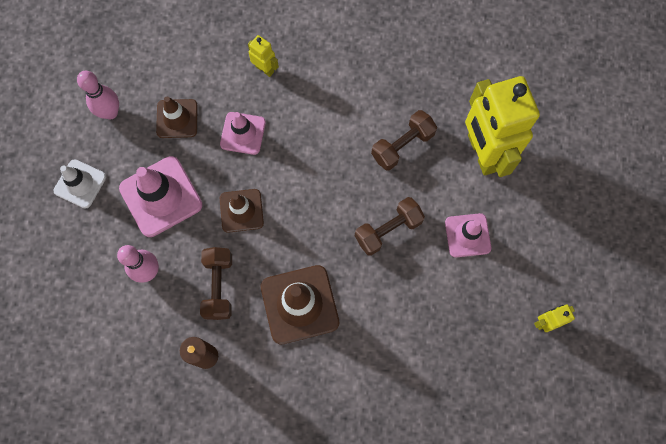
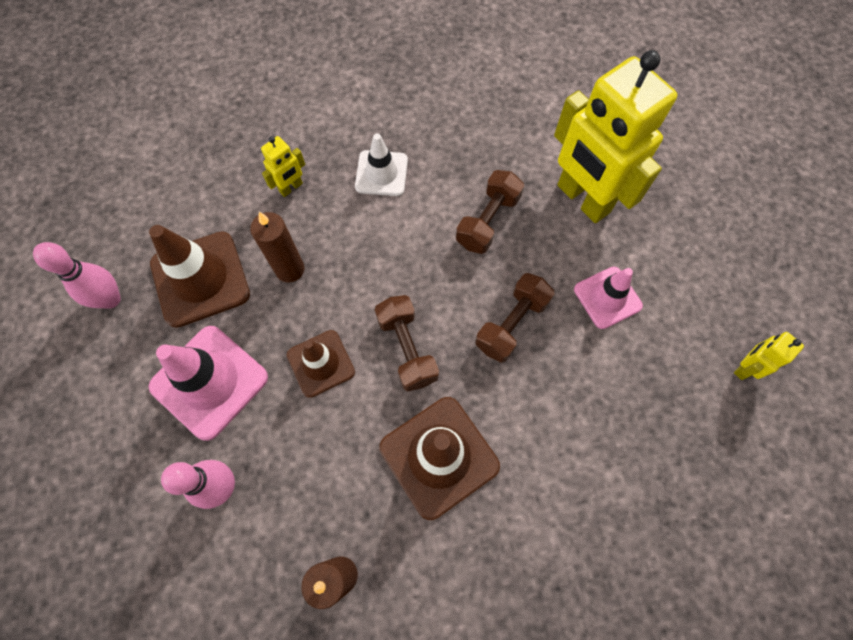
camera: 20 degrees left, 5 degrees down
(80, 184) = (94, 403): white traffic cone -> white traffic cone (381, 173)
(177, 118) = (200, 279): brown traffic cone -> brown traffic cone, size x1.60
(218, 286) = (324, 472): brown dumbbell -> brown dumbbell (407, 349)
(243, 133) = (290, 269): pink traffic cone -> brown candle
(265, 69) = (291, 187): yellow robot -> yellow robot turned 120 degrees clockwise

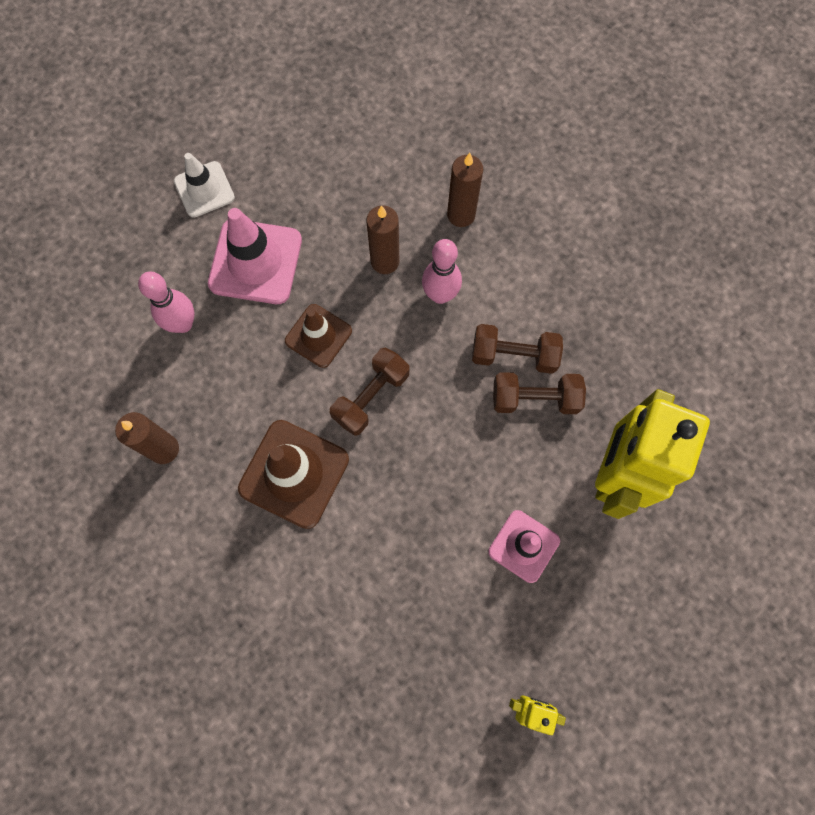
camera: 60 degrees right, 5 degrees up
(110, 299) = (278, 146): pink bowling pin -> pink bowling pin (440, 295)
(200, 279) = (335, 199): brown traffic cone -> none
(291, 187) = (461, 215): yellow robot -> brown candle
(381, 173) = (524, 280): white traffic cone -> white traffic cone (204, 189)
(511, 324) = (445, 472): brown dumbbell -> brown dumbbell (514, 355)

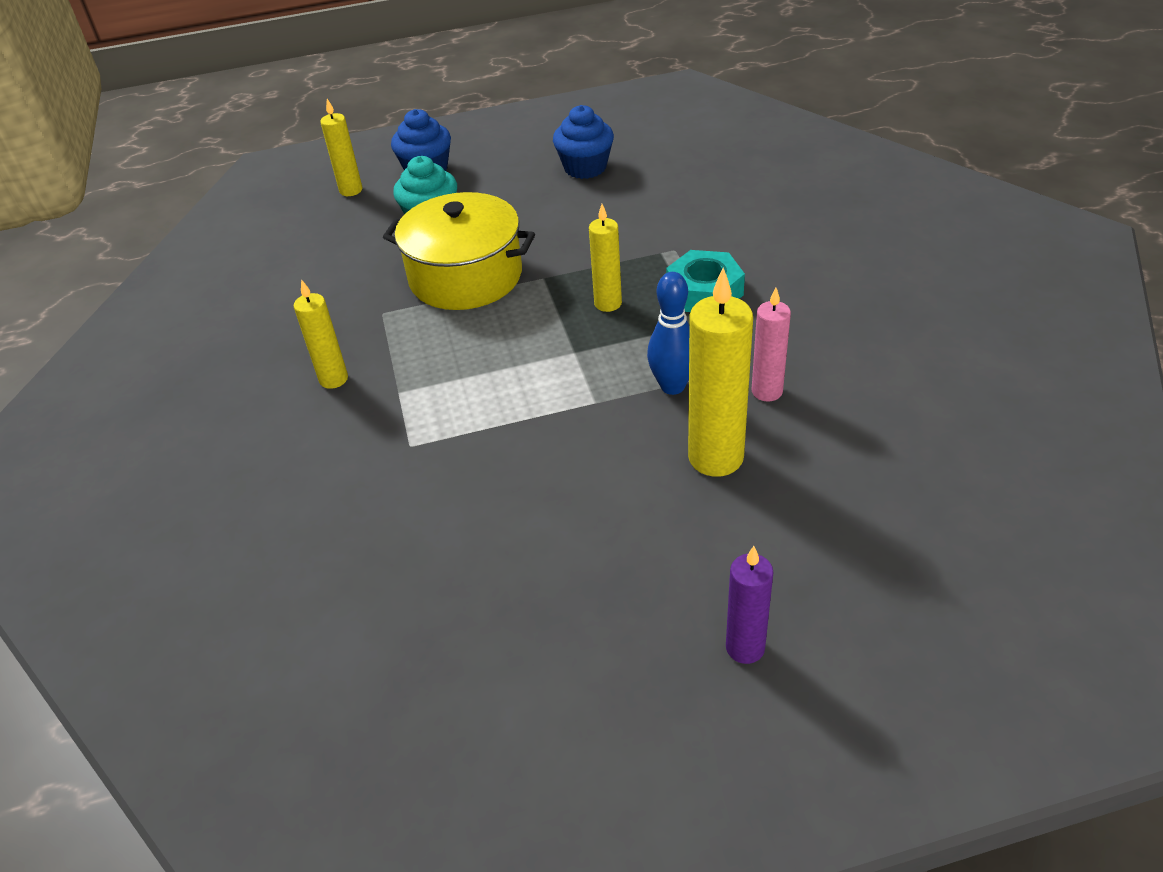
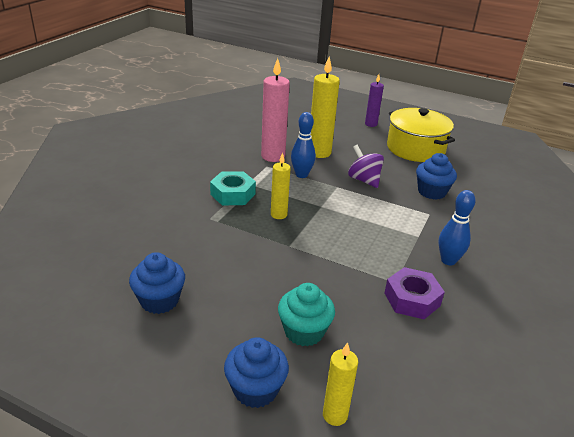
camera: 145 degrees left, 10 degrees down
(333, 379) = (448, 260): yellow candle -> blue bowling pin
(349, 305) = (412, 299): none -> purple nut
(438, 500) = (431, 192): none -> blue cupcake
(465, 276) = (328, 273): yellow pot -> yellow pot (415, 148)
(570, 445) = (364, 180): none -> purple spinning top
(767, 391) = (273, 156): pink candle -> pink candle, size x1.68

■ **Exercise prompt**
Produce the entries again, word for word, without any of their pictures.

■ **Solution to this problem**
camera: 20 degrees left, 5 degrees down
(80, 184) = (94, 403): white traffic cone -> white traffic cone (381, 173)
(177, 118) = (200, 279): brown traffic cone -> brown traffic cone, size x1.60
(218, 286) = (324, 472): brown dumbbell -> brown dumbbell (407, 349)
(243, 133) = (290, 269): pink traffic cone -> brown candle
(265, 69) = (291, 187): yellow robot -> yellow robot turned 120 degrees clockwise

camera: 60 degrees right, 5 degrees up
(110, 299) = (278, 146): pink bowling pin -> pink bowling pin (440, 295)
(200, 279) = (335, 199): brown traffic cone -> none
(291, 187) = (461, 215): yellow robot -> brown candle
(381, 173) = (524, 280): white traffic cone -> white traffic cone (204, 189)
(511, 324) = (445, 472): brown dumbbell -> brown dumbbell (514, 355)

camera: 145 degrees left, 10 degrees down
(333, 379) = (448, 260): yellow candle -> blue bowling pin
(349, 305) = (412, 299): none -> purple nut
(438, 500) = (431, 192): none -> blue cupcake
(465, 276) = (328, 273): yellow pot -> yellow pot (415, 148)
(570, 445) = (364, 180): none -> purple spinning top
(767, 391) = (273, 156): pink candle -> pink candle, size x1.68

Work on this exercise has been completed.